Records for this exercise:
--- START ---
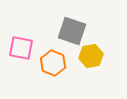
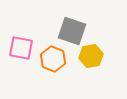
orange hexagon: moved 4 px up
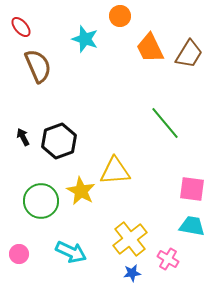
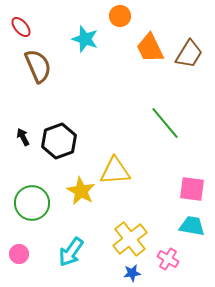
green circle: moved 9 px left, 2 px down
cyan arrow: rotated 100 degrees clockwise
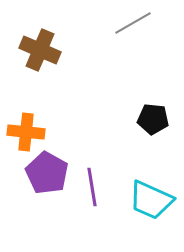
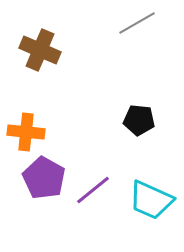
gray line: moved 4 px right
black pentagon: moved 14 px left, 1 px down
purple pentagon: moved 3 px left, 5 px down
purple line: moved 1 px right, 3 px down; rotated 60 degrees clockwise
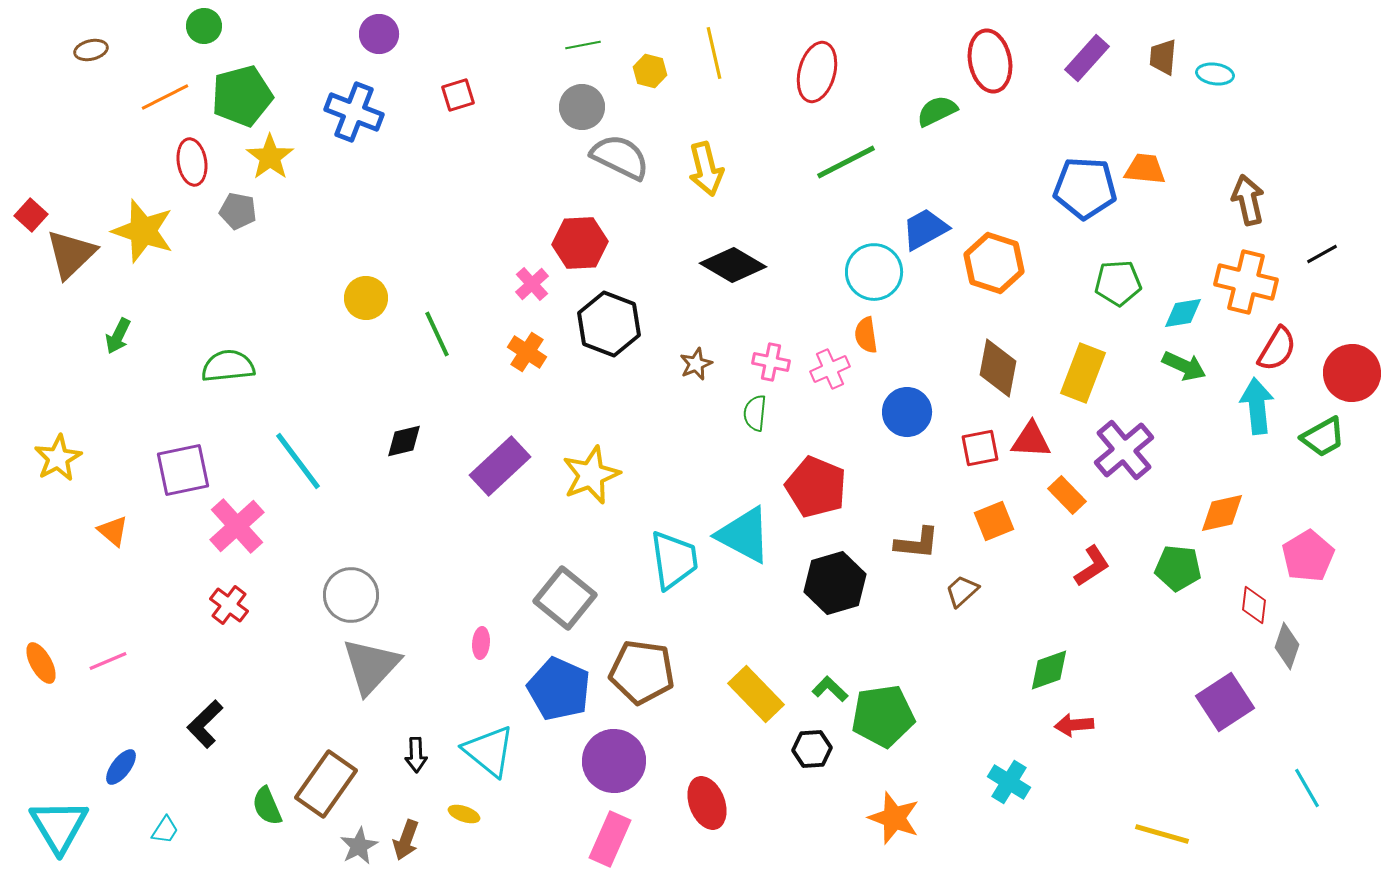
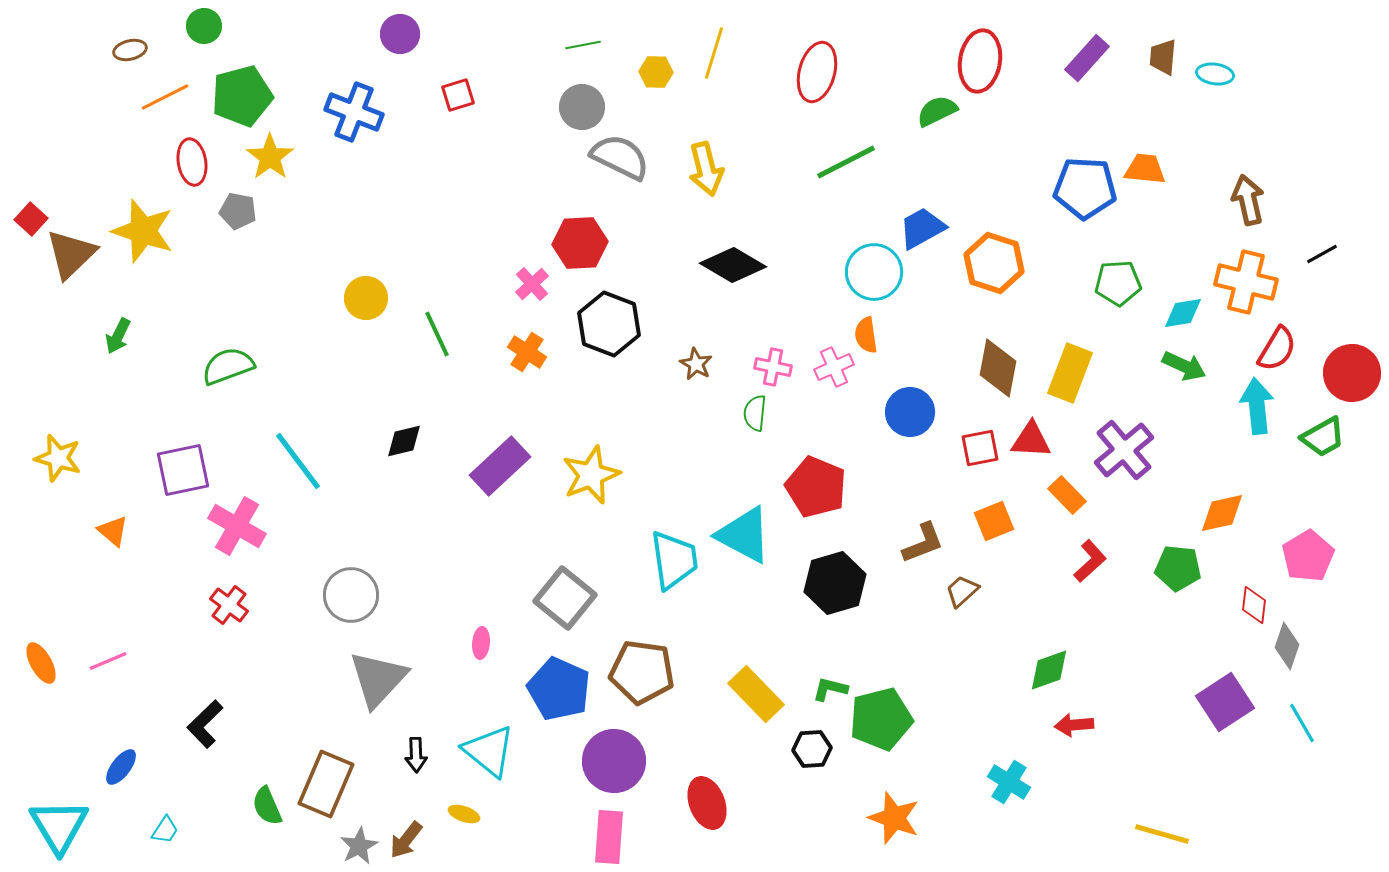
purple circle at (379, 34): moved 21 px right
--- END ---
No pictures belong in the output. Restate word for word only the lines from the one containing "gray line: moved 4 px right" to the end of the entries above.

Result for this exercise:
gray line: moved 4 px right
black pentagon: moved 14 px left, 1 px down
purple pentagon: moved 3 px left, 5 px down
purple line: moved 1 px right, 3 px down; rotated 60 degrees clockwise
purple circle at (379, 34): moved 21 px right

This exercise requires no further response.